THE PROBLEM:
Nothing outside the range is wanted. Repeat exactly the lines below from the one with "black pyramid: 3 -> 4" through the one with "turquoise fish: 5 -> 7".

DATA FOR THE TASK:
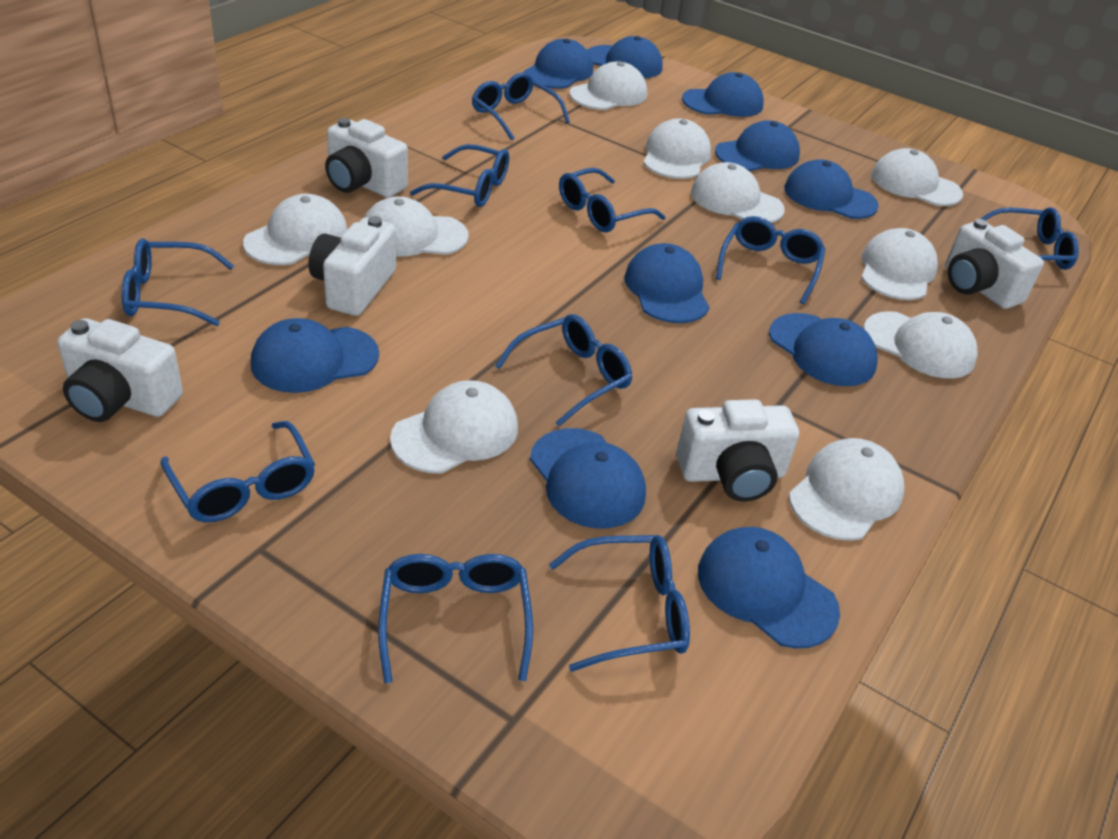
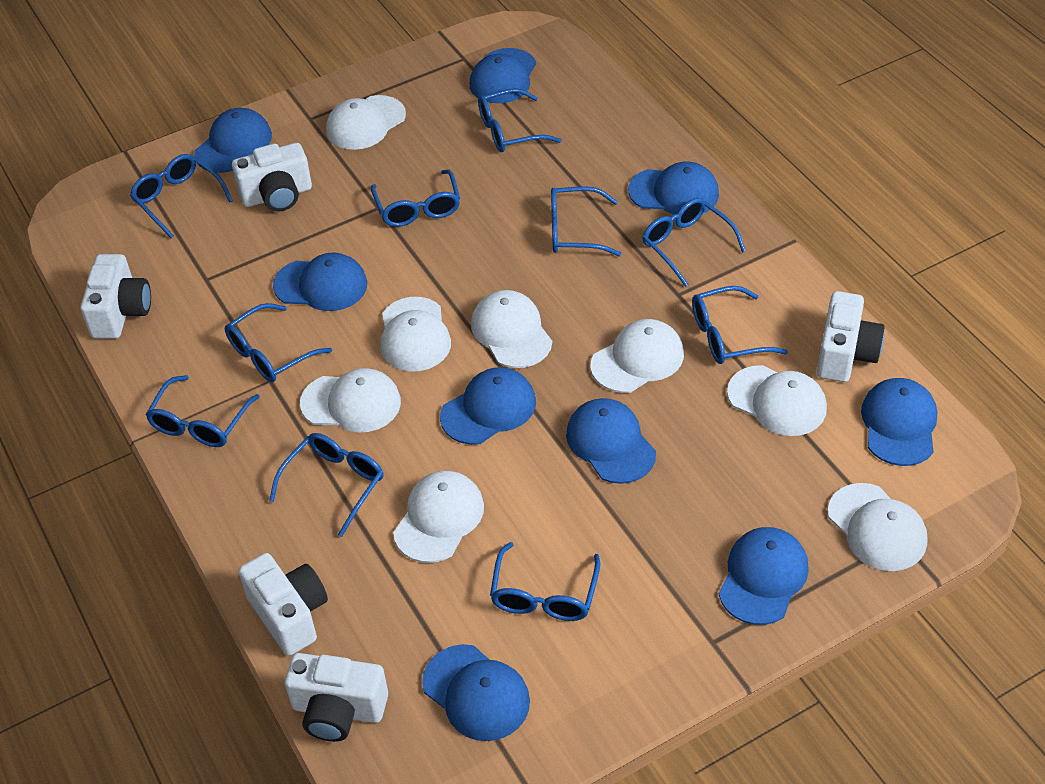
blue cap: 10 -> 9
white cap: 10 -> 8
--
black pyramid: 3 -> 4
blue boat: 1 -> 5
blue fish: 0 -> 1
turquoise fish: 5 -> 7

ANSWER TO THE PROBLEM:
black pyramid: 3 -> 4
blue boat: 1 -> 5
blue fish: 0 -> 1
turquoise fish: 5 -> 7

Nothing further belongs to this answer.